**WHAT YOU NEED TO DO**
Copy out in full each line of the rows below that contains the word "into", matching its case exactly.

>> Start

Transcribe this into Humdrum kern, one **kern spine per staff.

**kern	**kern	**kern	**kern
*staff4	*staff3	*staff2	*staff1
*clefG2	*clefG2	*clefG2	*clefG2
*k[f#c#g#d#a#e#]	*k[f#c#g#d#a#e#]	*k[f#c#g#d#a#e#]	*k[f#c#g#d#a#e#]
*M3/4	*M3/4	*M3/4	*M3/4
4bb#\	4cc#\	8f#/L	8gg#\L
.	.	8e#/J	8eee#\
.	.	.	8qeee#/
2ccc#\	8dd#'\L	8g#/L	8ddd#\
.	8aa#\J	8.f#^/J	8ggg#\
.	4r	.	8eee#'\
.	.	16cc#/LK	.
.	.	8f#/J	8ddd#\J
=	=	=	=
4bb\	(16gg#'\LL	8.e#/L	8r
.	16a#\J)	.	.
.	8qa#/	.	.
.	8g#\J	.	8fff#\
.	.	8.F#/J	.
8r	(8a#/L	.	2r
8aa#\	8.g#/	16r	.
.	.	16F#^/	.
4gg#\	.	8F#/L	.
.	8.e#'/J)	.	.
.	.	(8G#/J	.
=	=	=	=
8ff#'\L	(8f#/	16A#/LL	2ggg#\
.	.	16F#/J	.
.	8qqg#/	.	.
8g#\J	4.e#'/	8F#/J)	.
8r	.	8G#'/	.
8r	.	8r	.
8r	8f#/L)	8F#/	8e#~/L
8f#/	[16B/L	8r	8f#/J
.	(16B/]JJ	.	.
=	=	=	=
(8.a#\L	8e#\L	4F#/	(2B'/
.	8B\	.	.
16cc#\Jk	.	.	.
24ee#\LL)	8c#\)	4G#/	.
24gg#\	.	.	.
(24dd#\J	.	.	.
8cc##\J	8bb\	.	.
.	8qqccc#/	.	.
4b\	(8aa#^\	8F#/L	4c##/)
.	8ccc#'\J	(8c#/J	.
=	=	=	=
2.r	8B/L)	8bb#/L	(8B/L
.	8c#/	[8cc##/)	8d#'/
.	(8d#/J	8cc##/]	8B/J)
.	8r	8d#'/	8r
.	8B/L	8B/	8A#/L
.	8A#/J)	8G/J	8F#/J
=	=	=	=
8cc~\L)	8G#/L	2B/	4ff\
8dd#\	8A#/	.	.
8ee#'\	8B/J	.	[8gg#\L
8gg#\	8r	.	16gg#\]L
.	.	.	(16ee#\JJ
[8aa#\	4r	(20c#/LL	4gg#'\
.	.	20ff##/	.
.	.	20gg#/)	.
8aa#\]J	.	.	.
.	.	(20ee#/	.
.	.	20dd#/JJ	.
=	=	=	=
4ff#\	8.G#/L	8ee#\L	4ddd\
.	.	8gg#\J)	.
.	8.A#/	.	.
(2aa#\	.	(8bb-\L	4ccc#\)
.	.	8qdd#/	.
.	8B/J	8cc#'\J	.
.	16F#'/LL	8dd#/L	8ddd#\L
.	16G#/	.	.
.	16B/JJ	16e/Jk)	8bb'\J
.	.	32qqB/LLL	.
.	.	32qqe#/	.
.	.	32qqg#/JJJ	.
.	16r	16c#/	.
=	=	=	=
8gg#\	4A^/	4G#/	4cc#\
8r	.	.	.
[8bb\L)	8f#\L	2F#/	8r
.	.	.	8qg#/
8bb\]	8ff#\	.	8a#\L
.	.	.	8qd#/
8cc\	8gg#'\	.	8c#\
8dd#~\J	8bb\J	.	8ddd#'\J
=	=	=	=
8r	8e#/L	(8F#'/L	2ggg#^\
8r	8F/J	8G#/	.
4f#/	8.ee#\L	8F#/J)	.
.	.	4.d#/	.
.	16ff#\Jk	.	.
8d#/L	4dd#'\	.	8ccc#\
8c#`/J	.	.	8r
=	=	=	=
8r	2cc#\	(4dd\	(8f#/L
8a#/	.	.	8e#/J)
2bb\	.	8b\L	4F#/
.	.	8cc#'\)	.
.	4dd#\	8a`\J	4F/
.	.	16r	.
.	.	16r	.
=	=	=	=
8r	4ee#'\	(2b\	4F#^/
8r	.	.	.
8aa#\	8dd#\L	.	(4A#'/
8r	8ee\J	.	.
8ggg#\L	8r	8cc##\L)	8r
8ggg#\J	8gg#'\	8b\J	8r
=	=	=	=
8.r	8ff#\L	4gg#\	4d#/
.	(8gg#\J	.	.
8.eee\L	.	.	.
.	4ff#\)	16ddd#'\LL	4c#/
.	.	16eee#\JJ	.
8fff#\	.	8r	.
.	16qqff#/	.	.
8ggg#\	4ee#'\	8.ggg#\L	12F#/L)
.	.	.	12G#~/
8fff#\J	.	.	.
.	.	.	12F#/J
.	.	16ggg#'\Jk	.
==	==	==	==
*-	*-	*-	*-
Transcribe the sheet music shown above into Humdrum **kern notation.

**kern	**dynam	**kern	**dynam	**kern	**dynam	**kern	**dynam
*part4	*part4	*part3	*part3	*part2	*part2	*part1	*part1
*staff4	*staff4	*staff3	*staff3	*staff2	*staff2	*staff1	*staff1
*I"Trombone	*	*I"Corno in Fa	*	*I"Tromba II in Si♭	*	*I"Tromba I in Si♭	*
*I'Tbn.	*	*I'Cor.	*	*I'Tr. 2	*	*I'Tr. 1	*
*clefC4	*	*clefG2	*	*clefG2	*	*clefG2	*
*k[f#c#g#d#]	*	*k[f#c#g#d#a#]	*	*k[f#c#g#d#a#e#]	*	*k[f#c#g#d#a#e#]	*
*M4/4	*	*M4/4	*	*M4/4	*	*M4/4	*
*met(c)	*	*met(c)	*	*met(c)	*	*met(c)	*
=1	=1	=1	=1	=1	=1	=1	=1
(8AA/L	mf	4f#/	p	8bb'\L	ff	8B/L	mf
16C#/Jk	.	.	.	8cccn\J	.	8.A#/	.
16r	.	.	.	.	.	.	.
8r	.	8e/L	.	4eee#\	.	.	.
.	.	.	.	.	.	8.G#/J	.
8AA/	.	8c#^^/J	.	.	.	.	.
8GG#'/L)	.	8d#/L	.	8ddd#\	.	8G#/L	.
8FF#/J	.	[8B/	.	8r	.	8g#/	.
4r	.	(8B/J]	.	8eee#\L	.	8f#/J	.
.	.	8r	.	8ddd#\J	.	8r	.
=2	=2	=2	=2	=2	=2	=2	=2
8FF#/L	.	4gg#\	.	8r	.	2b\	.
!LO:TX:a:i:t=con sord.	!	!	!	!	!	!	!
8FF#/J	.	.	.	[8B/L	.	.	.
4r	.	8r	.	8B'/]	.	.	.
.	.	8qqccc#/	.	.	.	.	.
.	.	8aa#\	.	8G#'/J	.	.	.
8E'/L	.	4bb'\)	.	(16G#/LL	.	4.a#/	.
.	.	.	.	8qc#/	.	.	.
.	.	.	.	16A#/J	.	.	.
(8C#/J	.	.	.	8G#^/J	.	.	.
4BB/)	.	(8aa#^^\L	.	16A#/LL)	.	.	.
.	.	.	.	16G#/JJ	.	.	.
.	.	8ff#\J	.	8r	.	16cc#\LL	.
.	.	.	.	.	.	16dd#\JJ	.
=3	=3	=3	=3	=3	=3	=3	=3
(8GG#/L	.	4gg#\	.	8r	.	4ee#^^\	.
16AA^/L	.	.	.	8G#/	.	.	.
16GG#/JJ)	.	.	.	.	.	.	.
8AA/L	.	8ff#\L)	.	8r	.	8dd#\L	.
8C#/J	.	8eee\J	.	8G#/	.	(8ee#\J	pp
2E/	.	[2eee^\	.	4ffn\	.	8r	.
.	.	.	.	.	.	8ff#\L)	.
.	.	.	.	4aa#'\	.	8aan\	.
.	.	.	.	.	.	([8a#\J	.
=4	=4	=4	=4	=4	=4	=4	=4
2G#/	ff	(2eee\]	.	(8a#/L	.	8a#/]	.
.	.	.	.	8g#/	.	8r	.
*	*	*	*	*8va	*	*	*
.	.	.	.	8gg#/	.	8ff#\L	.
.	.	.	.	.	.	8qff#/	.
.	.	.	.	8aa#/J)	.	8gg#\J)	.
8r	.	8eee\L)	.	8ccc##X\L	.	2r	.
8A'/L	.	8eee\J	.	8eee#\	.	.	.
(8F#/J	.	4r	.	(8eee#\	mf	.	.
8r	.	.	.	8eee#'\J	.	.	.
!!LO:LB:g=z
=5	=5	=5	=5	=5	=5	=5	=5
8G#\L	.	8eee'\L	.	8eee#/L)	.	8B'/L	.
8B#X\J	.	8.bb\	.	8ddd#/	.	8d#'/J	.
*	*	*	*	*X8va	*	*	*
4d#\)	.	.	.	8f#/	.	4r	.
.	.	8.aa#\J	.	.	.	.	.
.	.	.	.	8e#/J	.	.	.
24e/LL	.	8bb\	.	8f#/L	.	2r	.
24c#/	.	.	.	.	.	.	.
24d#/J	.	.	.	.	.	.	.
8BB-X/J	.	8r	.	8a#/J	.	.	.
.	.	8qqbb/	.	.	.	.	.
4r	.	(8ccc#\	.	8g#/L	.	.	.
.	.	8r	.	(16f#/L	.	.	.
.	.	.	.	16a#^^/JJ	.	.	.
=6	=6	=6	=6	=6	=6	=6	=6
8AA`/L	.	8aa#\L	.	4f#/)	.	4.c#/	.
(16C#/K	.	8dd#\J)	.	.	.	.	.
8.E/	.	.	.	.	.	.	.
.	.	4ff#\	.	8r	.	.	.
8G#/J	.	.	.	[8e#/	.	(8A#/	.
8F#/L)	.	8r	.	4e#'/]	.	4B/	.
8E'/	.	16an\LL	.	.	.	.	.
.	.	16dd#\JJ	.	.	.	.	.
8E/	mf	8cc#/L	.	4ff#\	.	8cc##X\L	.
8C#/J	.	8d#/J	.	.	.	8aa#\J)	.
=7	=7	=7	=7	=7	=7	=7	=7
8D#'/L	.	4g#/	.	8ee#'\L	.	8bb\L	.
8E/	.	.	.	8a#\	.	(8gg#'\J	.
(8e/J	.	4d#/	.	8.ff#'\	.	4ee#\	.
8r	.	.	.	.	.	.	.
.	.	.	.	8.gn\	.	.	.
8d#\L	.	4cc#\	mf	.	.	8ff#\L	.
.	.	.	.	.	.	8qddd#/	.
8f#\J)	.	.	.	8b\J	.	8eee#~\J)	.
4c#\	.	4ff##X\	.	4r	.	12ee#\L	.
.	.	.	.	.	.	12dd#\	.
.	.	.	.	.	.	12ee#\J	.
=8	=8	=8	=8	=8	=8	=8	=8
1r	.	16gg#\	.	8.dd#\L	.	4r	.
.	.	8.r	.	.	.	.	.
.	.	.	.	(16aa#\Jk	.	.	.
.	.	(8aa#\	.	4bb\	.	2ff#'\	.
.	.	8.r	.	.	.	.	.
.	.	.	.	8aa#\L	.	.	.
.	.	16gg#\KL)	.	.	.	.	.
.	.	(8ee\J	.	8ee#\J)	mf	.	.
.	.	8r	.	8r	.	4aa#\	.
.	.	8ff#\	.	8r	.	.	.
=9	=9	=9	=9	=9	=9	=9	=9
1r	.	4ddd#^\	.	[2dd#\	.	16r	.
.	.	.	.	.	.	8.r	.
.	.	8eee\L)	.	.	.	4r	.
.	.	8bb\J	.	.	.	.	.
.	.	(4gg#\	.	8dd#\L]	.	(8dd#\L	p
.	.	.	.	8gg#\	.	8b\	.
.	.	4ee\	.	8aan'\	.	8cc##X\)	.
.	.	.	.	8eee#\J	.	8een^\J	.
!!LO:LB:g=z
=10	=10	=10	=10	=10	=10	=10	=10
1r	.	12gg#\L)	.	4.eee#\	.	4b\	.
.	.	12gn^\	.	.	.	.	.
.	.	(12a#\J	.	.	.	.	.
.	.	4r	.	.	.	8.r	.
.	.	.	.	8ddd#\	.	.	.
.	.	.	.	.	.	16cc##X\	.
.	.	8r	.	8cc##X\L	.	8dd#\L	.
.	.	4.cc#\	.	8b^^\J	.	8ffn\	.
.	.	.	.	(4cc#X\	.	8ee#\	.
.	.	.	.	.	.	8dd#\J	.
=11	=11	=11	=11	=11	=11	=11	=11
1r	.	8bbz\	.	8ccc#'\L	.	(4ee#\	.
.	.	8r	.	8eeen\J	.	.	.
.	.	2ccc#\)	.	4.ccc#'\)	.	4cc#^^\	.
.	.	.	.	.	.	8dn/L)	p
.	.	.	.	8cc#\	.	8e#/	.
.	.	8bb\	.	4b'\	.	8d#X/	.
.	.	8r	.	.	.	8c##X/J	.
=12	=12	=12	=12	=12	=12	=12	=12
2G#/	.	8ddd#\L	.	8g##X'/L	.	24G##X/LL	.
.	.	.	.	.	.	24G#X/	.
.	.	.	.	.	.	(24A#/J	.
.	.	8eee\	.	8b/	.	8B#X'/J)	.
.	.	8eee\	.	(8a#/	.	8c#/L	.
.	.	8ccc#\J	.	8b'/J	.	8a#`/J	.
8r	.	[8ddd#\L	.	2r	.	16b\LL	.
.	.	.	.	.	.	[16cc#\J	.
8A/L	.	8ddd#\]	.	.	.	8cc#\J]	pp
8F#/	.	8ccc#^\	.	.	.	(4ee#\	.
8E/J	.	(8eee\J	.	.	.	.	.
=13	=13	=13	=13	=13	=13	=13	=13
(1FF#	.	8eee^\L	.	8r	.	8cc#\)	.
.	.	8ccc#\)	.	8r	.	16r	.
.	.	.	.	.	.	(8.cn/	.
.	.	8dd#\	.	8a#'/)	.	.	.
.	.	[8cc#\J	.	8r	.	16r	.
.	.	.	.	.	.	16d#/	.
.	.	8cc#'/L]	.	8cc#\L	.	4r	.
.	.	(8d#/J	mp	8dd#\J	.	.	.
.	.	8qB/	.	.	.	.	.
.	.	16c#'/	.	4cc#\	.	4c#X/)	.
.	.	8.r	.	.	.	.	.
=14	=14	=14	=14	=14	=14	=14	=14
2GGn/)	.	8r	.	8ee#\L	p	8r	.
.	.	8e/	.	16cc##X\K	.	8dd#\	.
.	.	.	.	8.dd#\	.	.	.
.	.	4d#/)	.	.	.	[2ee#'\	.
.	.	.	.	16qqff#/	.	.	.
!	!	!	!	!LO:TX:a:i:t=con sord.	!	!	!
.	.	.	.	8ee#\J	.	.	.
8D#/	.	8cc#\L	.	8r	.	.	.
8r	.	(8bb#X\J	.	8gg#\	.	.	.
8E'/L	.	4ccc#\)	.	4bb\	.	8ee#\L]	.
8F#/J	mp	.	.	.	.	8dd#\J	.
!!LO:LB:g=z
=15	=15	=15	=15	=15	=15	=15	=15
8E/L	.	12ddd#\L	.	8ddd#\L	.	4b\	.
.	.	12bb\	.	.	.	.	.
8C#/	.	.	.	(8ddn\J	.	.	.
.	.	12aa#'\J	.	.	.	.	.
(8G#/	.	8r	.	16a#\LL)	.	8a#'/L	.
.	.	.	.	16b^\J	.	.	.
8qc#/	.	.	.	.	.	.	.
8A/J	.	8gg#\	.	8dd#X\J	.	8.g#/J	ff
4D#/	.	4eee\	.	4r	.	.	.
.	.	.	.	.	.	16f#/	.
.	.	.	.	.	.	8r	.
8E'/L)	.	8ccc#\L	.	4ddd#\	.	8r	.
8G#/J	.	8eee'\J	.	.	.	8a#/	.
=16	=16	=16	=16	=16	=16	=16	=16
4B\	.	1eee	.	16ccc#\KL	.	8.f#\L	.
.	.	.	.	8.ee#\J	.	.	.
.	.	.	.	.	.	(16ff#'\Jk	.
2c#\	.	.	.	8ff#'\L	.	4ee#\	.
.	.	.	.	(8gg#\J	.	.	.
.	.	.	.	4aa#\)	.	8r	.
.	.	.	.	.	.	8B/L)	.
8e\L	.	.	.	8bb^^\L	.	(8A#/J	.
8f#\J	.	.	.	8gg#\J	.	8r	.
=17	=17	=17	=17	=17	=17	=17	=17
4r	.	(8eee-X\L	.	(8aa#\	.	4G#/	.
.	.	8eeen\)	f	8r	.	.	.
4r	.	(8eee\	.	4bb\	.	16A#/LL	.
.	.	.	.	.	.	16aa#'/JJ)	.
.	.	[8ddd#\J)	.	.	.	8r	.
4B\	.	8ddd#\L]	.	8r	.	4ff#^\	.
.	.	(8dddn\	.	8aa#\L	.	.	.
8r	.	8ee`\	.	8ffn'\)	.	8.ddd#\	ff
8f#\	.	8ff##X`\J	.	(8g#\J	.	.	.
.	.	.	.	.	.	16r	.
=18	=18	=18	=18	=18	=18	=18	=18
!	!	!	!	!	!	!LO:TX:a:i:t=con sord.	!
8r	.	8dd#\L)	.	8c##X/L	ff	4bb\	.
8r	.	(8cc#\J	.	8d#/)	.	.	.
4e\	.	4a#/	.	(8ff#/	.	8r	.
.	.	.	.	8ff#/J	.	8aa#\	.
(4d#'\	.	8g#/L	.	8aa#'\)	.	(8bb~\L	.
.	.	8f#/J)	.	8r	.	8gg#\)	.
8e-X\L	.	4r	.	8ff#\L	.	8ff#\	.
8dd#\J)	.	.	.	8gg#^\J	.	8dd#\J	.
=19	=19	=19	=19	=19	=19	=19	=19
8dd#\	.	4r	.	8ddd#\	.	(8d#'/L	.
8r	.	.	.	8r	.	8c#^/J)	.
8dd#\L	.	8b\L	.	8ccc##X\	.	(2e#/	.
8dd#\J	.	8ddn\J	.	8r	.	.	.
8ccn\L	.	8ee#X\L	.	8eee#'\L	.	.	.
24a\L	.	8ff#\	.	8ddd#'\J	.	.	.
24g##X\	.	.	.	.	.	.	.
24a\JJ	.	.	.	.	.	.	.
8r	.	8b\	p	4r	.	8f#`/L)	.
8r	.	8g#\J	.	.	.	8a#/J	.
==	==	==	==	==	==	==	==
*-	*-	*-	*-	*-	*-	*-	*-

>> End

**IN RESPONSE**
Transcribe this into Humdrum kern, one **kern spine per staff.
Transcribe the sheet music shown above into Humdrum **kern notation.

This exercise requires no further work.